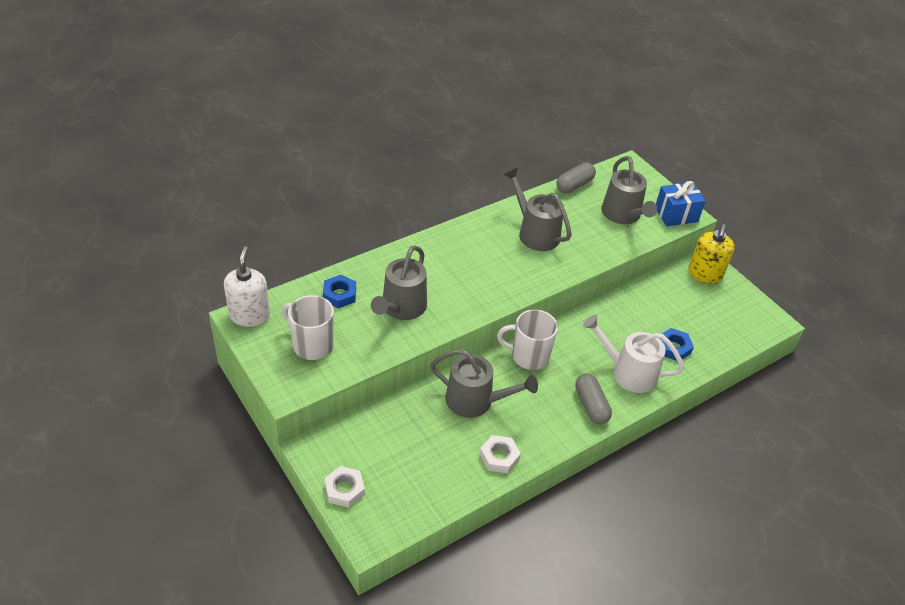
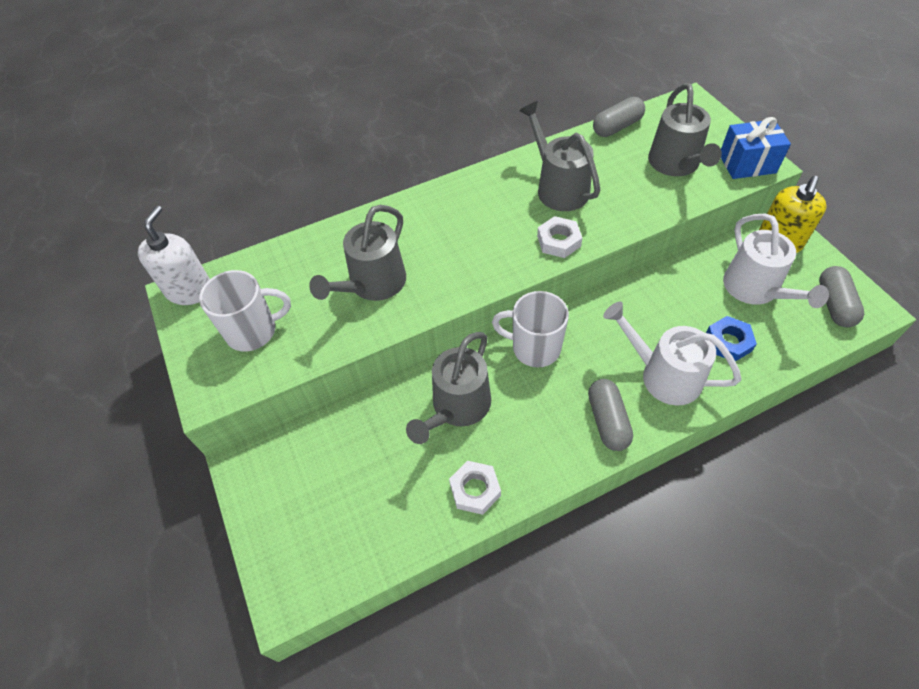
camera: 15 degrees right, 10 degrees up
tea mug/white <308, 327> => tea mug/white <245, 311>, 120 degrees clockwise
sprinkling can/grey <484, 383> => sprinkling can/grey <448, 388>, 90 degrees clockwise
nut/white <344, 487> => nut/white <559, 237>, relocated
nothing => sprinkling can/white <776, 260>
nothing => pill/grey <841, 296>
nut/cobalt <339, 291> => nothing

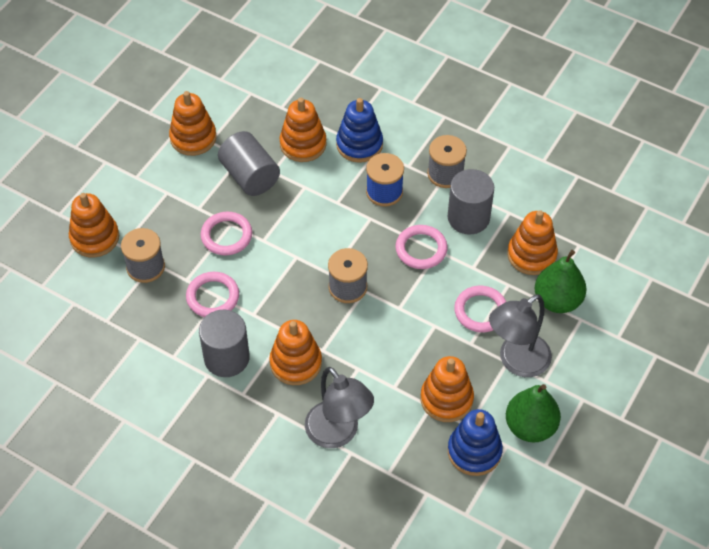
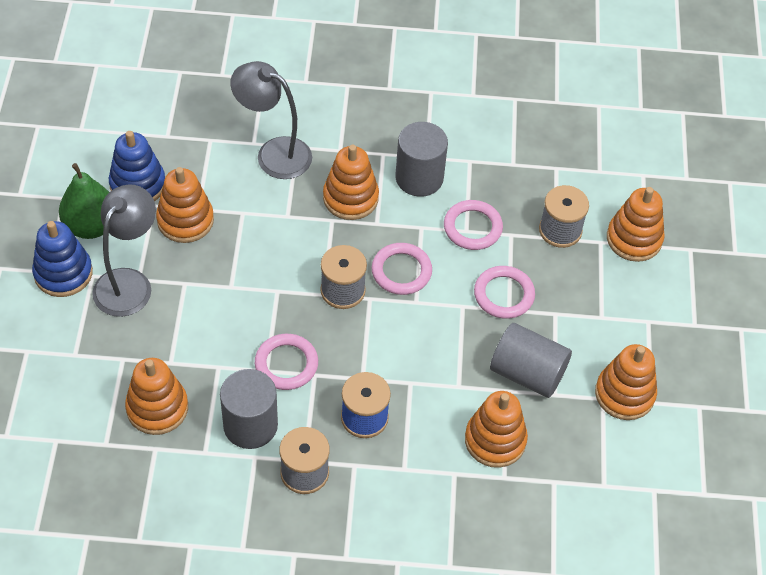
camera: 150 degrees right, 0 degrees up
stacking toy/cobalt <359, 130> => stacking toy/cobalt <62, 259>, relocated
ring/rose-pink <480, 309> => ring/rose-pink <402, 269>, relocated
toy pear/emerald <560, 281> => nothing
◇ ◇ ◇ ◇ ◇ ◇ ◇
▸ **Problem**:
Whenever the string "nothing" occurs in a line of the entries above, copy that line.

▸ **Worked solution**:
nothing => sprinkling can/white <776, 260>
nothing => pill/grey <841, 296>
nut/cobalt <339, 291> => nothing
toy pear/emerald <560, 281> => nothing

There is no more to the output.